__Supplied records__
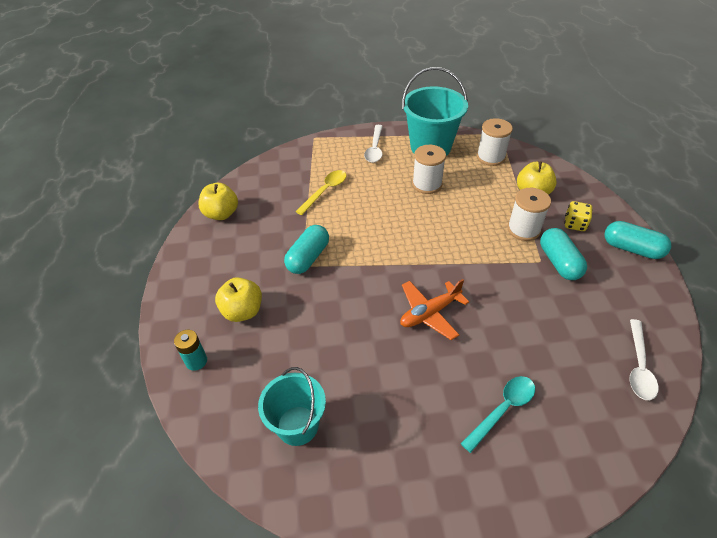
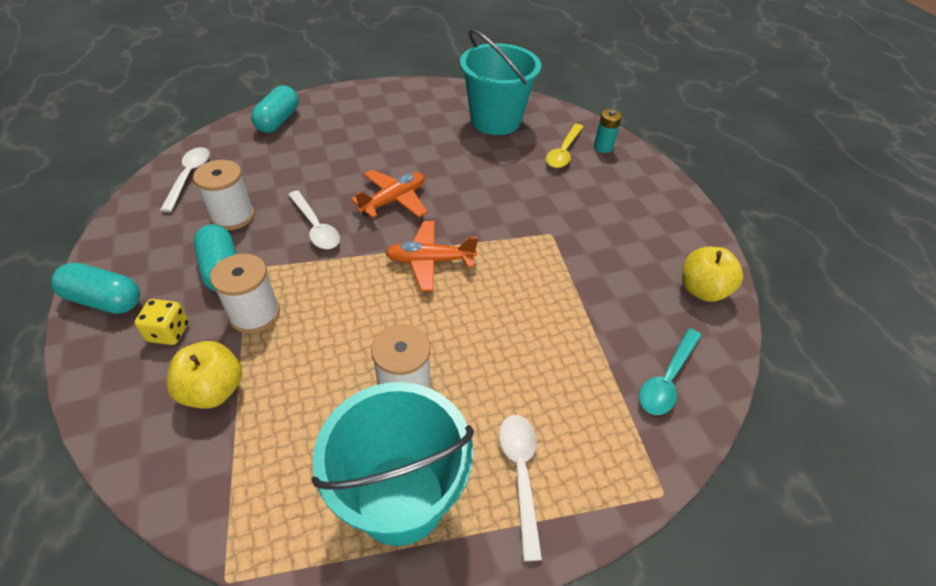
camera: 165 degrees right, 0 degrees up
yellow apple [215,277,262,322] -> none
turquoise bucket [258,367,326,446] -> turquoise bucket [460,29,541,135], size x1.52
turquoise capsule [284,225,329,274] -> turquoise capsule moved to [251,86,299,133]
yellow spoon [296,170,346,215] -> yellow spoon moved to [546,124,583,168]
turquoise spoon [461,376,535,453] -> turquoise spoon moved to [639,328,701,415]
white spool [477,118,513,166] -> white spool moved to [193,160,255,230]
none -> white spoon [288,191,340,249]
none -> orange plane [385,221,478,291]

---

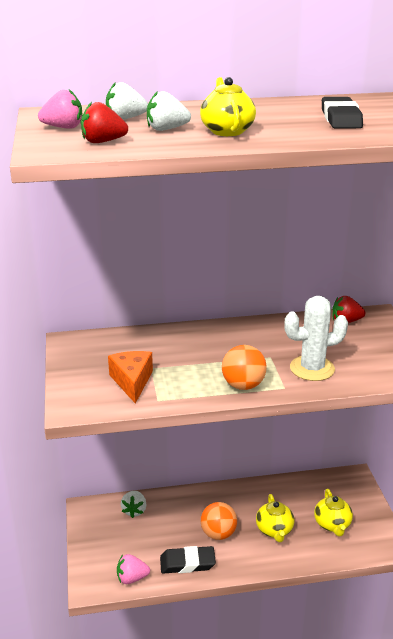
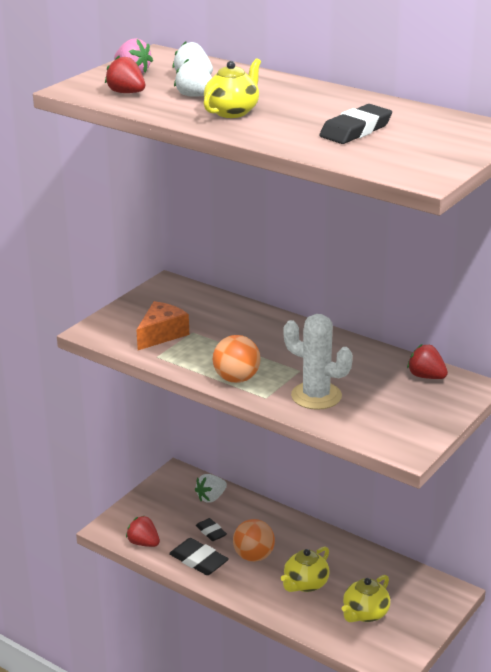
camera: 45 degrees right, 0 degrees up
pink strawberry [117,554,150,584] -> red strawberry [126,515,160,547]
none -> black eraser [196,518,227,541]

--

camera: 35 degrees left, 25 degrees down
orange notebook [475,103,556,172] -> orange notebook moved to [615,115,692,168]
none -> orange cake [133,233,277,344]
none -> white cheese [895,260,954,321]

__Task to complete__
In the data above, copy every line where the string "none" appears.

__Your response__
yellow apple [215,277,262,322] -> none
none -> white spoon [288,191,340,249]
none -> orange plane [385,221,478,291]
none -> black eraser [196,518,227,541]
none -> orange cake [133,233,277,344]
none -> white cheese [895,260,954,321]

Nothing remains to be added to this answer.